→ **Aim of the task**
Copy out the full listing exactly, omitting any picture it contains.

→ **Collected data**
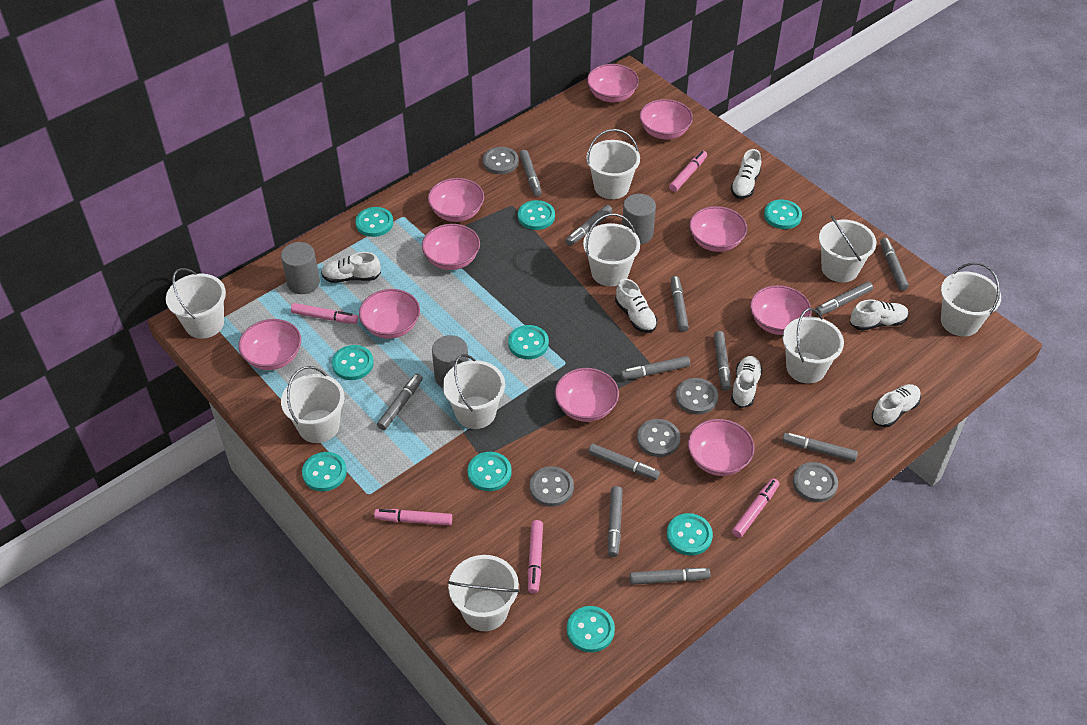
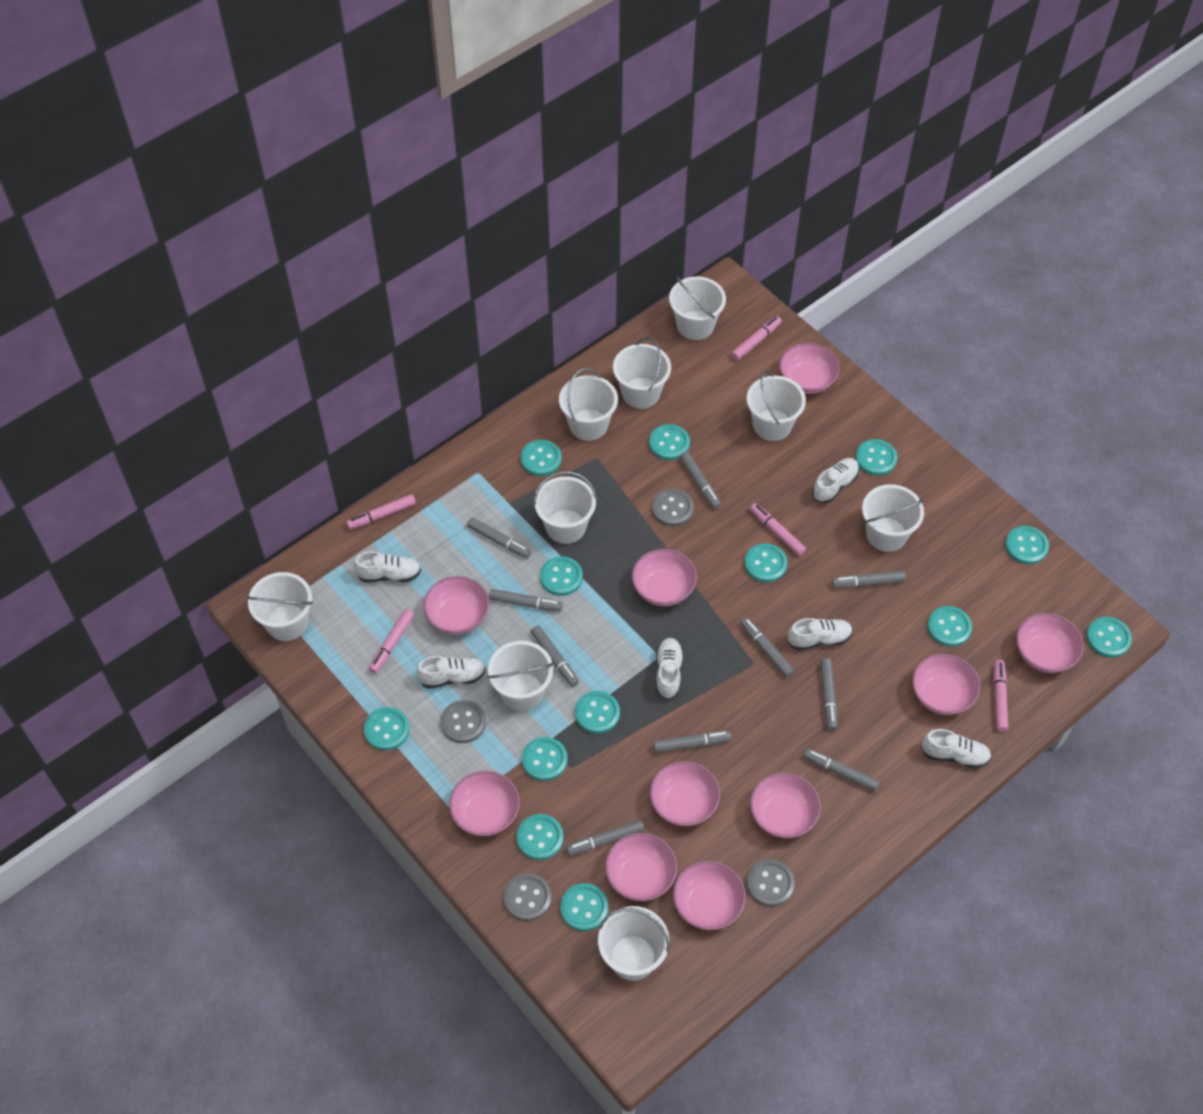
grey button: 5 -> 4
grey cylinder: 3 -> 0
grey marker: 12 -> 10
turquoise button: 9 -> 13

→ **Response box**
grey button: 5 -> 4
grey cylinder: 3 -> 0
grey marker: 12 -> 10
turquoise button: 9 -> 13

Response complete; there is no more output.